===== Supplied information =====
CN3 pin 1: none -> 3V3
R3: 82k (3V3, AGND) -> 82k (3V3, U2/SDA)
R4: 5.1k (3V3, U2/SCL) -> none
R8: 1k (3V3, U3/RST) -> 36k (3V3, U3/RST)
=====
===== Supplied information =====
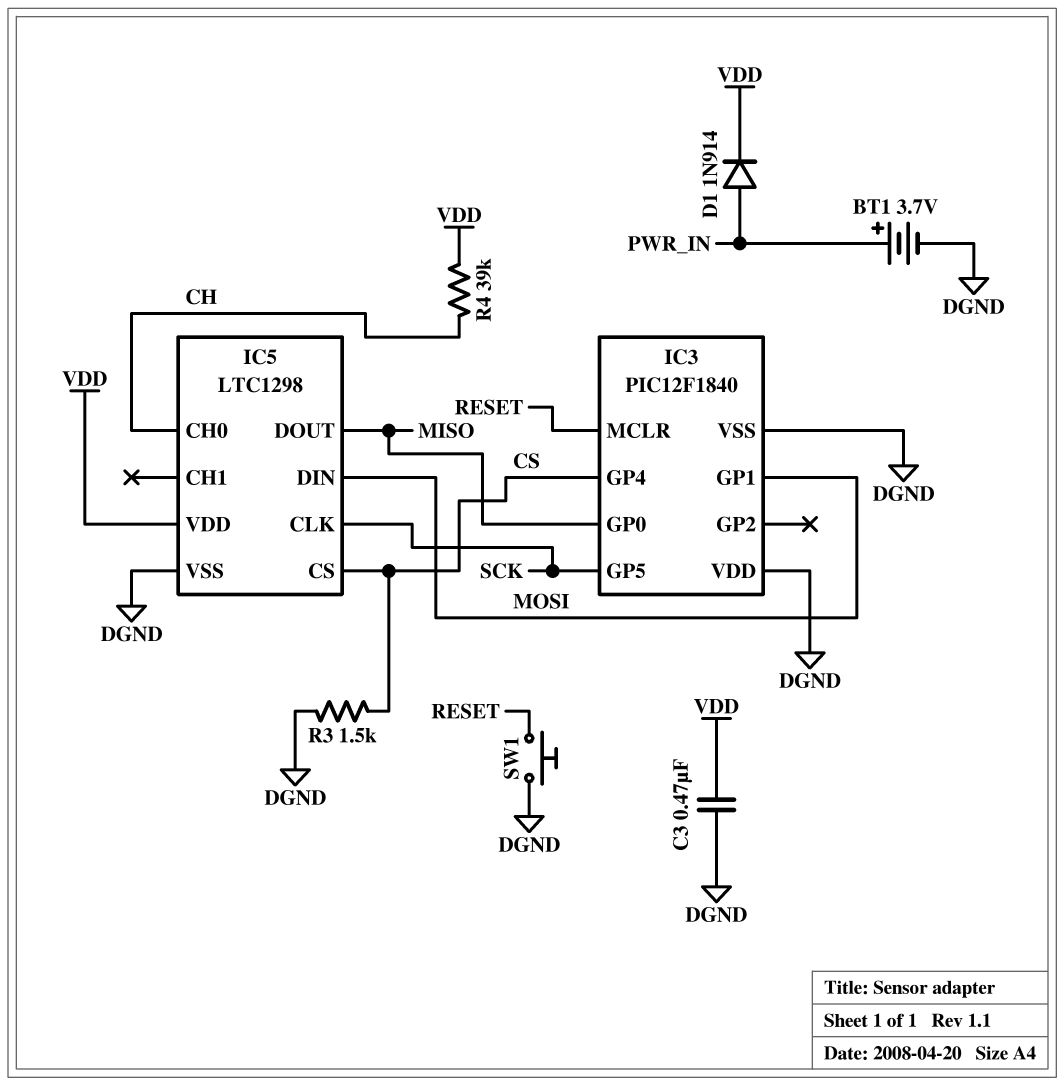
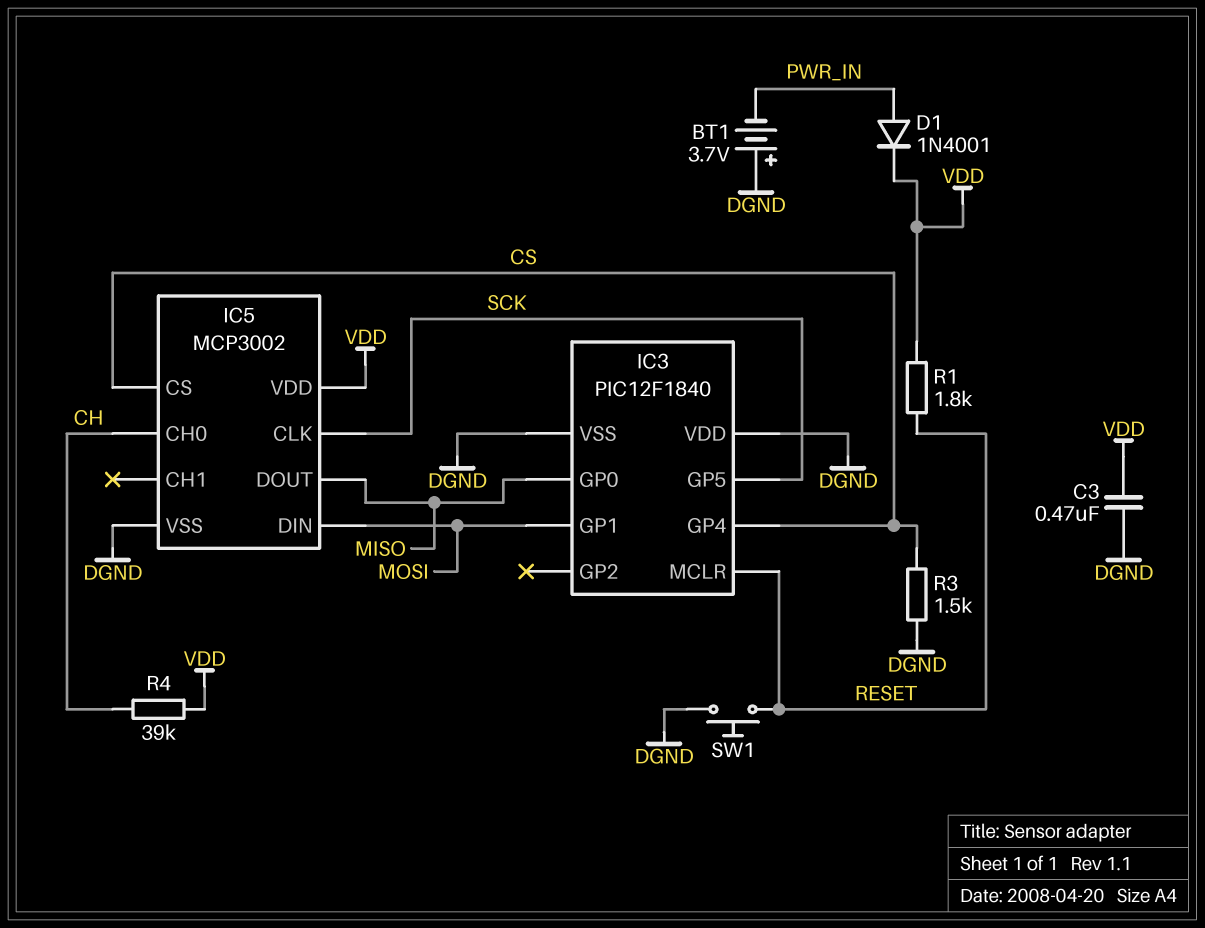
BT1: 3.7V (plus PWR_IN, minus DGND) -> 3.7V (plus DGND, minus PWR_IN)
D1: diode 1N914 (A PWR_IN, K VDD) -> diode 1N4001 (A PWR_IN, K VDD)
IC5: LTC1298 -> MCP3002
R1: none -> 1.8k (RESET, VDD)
=====
- What the task requires -
Every line above from the line with "CN3 pin 1: none -> 3V3" to the line with "R8: 1k (3V3, U3/RST) -> 36k (3V3, U3/RST)" is wanted, ends included; write them out exactly and add no other line.

- Output of the exercise -
CN3 pin 1: none -> 3V3
R3: 82k (3V3, AGND) -> 82k (3V3, U2/SDA)
R4: 5.1k (3V3, U2/SCL) -> none
R8: 1k (3V3, U3/RST) -> 36k (3V3, U3/RST)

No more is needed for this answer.